### Before and after images
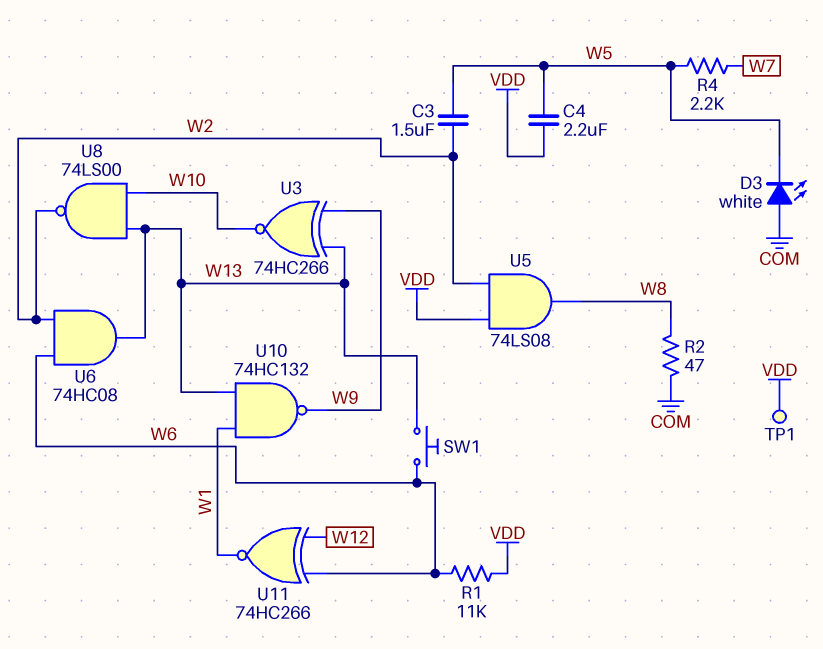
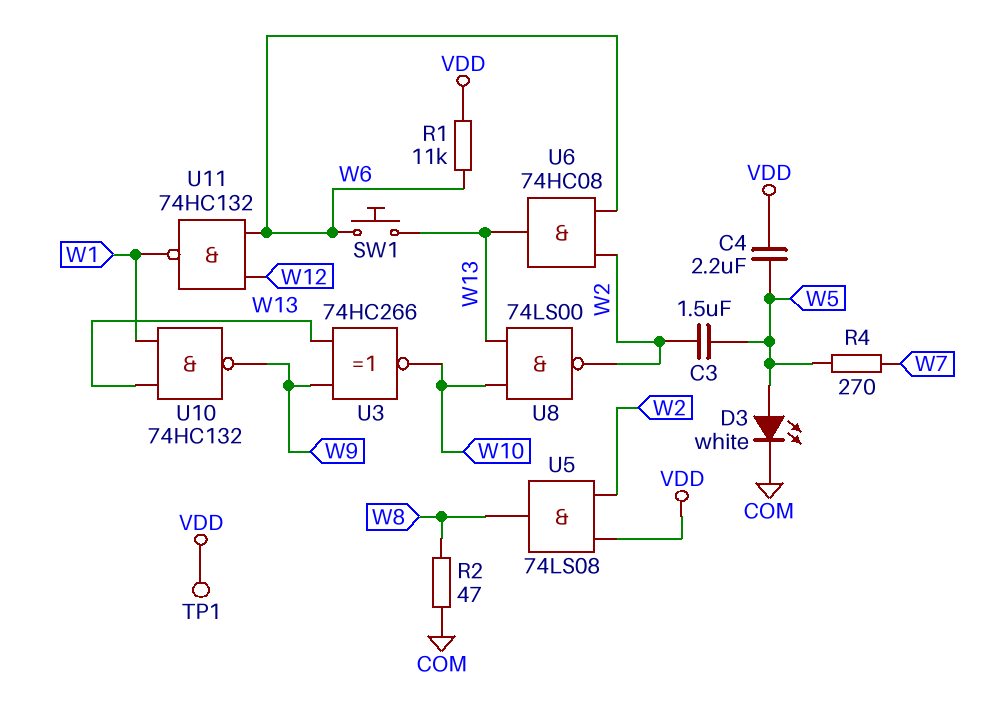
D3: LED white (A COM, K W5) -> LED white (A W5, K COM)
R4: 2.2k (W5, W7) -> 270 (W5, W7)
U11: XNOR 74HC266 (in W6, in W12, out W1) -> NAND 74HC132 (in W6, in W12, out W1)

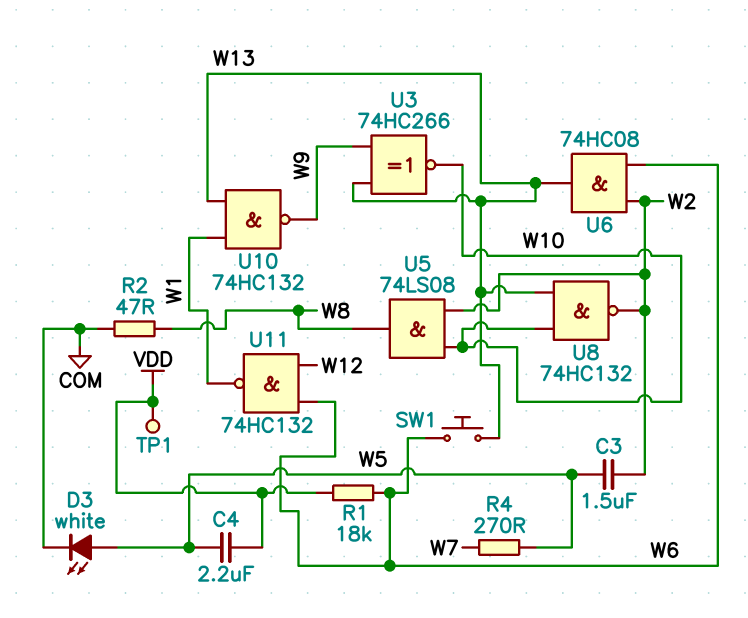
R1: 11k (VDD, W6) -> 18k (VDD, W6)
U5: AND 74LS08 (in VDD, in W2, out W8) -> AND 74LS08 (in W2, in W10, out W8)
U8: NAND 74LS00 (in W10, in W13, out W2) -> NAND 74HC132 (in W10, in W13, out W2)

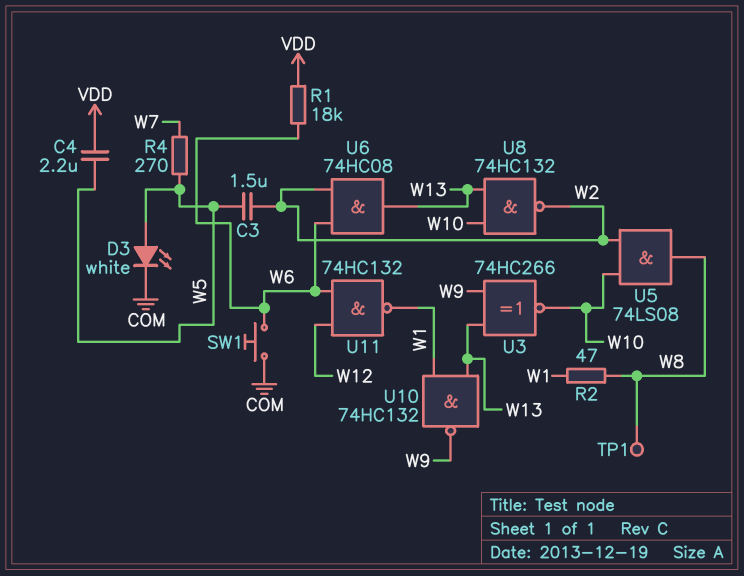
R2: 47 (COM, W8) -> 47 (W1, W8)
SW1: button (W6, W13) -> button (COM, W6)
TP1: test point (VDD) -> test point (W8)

### Exercise instructions
Only the number of lines above that contain "NAND" should be given as the answer.

### Result of the task
2